REQUEST — Pull every line with "black" from the data below and copy it.

● ● ● ● ● ● ●

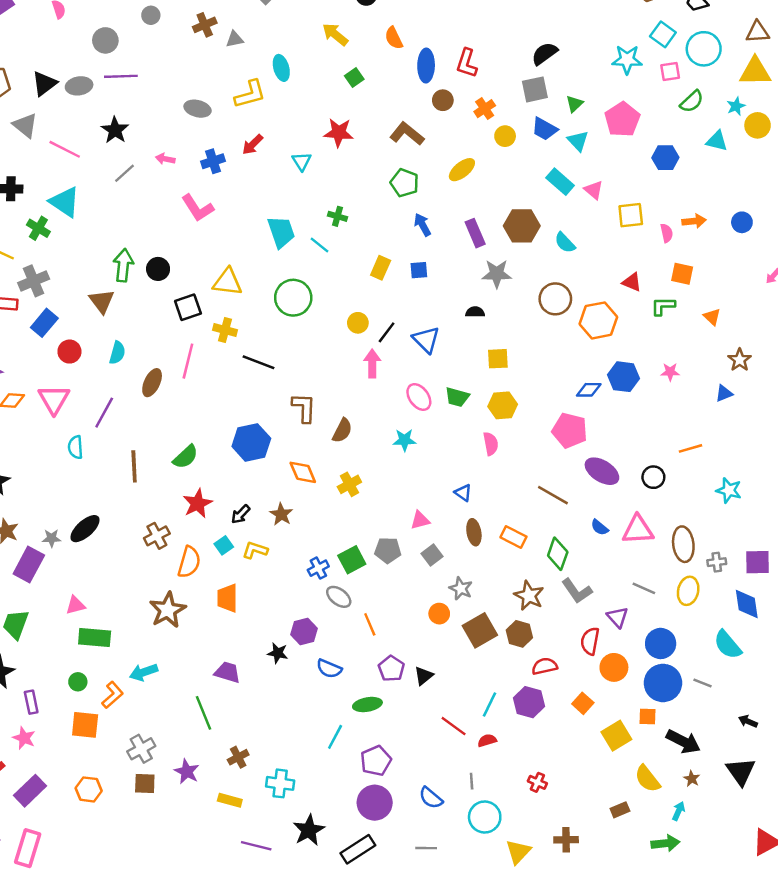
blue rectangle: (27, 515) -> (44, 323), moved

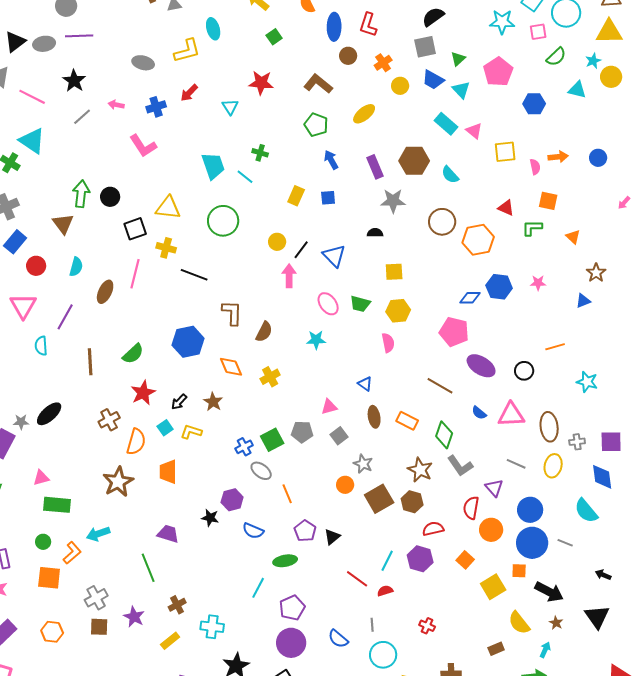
yellow rectangle: (230, 800) -> (170, 641), turned -54

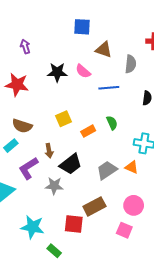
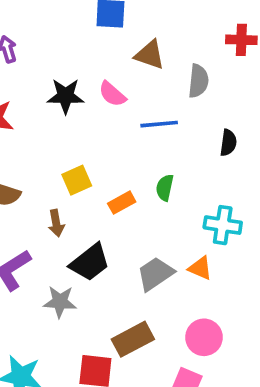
green semicircle: (112, 123) -> (165, 188), turned -144
brown arrow: (49, 151) -> (56, 223), moved

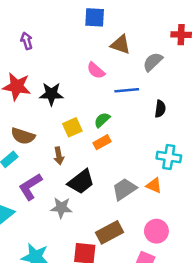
gray semicircle: (198, 81) -> (153, 62), turned -140
black star: (66, 96) -> (51, 94), moved
black semicircle: (228, 143) -> (160, 109), moved
green semicircle: (165, 188) -> (102, 120), moved, turned 35

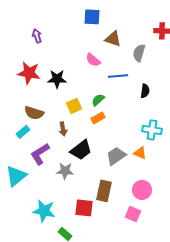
gray semicircle: (153, 62) -> (139, 53), turned -30
brown rectangle: (109, 232) -> (104, 191), turned -50

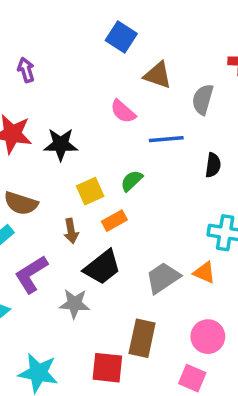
blue square: (92, 17) -> (121, 37), turned 30
orange rectangle: (98, 118) -> (114, 221), moved

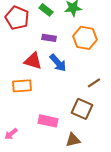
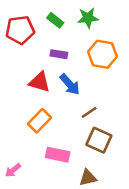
red pentagon: (17, 18) -> (20, 30), turned -30
brown line: (94, 83) -> (89, 112), moved
orange rectangle: (22, 86) -> (40, 121), moved, turned -42

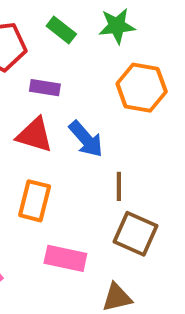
purple rectangle: (59, 54) -> (45, 88), moved
brown line: (89, 112) -> (119, 186), turned -56
orange rectangle: (40, 121) -> (35, 201), turned -30

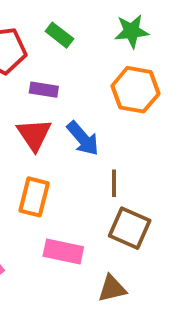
green star: (117, 26) -> (132, 31), moved
red triangle: (35, 135) -> (34, 135), turned 39

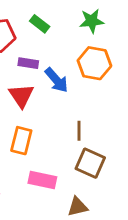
blue arrow: (83, 138) -> (56, 80), moved

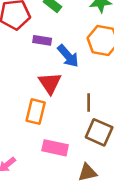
red triangle: (21, 96) -> (50, 83), moved

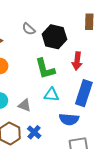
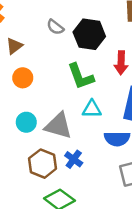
gray triangle: (25, 105) -> (58, 126), size x1.6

● ● ● ● ● ● ●

EXERCISE SOLUTION —
black star: (66, 96) -> (51, 94), moved
black semicircle: (228, 143) -> (160, 109), moved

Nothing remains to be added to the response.